*GOAL OF THE EXERCISE*:
Every line in the following data that has "soap" counts toward the total; state that total alone.

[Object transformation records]
+++

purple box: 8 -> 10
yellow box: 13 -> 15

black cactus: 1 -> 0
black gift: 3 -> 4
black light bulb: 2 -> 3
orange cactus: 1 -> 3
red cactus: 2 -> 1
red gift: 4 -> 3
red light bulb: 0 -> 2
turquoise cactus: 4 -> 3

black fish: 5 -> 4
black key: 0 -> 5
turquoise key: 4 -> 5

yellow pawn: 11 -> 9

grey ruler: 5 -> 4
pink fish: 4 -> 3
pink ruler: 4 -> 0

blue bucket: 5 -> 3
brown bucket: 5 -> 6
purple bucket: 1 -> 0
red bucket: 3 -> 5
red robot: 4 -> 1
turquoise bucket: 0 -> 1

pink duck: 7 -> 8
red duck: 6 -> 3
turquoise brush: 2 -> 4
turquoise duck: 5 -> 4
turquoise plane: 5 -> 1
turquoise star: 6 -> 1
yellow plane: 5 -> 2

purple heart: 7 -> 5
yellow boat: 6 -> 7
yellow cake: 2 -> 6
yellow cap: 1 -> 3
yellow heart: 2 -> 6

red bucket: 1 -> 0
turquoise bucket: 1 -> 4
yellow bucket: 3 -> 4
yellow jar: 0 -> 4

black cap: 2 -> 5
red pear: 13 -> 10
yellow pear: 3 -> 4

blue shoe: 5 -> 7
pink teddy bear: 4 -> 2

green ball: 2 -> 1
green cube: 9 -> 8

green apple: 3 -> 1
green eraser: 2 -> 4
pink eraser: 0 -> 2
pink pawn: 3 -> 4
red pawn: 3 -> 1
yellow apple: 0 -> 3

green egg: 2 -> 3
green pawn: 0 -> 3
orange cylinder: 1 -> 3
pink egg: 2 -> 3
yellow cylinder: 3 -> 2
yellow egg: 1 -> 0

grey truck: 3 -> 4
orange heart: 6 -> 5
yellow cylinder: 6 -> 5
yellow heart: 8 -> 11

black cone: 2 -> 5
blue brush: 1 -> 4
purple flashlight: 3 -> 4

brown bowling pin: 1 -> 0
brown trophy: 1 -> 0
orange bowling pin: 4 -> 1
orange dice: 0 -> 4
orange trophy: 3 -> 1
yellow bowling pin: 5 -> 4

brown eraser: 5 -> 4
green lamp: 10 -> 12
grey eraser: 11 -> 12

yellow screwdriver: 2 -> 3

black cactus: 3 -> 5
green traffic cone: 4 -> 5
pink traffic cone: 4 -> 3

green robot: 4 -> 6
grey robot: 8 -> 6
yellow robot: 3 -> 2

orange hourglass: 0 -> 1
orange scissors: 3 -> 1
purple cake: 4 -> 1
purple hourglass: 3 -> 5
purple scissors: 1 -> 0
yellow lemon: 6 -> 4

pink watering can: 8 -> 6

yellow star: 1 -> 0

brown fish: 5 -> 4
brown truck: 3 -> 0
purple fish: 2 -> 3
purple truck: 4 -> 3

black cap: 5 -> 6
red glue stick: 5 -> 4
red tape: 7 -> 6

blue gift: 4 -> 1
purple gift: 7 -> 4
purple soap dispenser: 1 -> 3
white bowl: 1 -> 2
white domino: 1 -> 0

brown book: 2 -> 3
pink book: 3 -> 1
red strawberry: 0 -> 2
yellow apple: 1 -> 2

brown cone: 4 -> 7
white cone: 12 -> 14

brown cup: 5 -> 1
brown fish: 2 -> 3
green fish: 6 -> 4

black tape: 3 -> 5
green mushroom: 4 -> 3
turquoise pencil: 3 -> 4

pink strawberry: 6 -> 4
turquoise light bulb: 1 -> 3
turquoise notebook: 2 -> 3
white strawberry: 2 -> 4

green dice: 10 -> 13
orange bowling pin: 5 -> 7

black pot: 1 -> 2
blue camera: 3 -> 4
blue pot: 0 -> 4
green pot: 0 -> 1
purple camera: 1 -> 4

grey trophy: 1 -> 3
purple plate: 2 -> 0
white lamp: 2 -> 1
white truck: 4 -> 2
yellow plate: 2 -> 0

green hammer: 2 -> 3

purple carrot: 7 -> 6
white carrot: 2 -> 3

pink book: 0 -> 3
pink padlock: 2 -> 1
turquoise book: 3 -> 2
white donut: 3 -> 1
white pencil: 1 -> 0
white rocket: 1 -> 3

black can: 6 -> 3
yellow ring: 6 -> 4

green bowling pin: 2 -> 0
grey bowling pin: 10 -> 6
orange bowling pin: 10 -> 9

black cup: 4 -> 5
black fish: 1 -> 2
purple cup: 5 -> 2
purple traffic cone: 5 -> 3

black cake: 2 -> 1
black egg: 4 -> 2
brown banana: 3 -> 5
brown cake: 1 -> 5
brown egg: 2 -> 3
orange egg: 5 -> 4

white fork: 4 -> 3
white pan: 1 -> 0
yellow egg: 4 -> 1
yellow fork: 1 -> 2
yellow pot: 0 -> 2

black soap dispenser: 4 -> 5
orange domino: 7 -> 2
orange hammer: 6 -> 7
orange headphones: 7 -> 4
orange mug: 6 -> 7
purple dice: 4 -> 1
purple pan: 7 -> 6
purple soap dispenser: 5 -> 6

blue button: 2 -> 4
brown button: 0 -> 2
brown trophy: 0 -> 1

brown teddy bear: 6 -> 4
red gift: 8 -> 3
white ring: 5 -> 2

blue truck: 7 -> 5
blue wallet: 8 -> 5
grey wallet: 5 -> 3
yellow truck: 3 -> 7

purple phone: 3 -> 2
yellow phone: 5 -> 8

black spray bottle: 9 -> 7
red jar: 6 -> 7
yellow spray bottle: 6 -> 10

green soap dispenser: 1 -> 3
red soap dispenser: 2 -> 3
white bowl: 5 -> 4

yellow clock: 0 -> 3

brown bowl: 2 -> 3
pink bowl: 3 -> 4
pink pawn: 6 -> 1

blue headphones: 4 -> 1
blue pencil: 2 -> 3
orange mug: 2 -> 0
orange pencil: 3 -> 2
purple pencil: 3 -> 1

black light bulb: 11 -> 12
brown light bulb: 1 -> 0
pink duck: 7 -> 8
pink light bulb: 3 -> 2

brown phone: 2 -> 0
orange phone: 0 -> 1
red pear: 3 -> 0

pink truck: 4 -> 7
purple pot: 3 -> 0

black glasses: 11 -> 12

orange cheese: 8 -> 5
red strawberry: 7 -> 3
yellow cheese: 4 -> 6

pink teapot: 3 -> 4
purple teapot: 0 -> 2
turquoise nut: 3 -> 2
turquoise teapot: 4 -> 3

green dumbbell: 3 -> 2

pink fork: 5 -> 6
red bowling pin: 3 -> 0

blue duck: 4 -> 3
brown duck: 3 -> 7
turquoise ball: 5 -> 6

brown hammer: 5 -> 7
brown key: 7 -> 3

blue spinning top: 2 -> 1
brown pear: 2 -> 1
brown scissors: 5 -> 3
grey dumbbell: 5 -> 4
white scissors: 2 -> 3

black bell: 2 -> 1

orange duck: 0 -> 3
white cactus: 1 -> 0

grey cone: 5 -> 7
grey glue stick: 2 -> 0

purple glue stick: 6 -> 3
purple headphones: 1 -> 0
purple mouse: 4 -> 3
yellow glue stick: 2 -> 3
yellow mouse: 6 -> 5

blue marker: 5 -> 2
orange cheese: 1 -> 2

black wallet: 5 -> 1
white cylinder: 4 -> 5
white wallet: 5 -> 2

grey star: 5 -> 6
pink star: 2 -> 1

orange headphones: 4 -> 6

+++

*RESULT FOR THIS TASK*:
5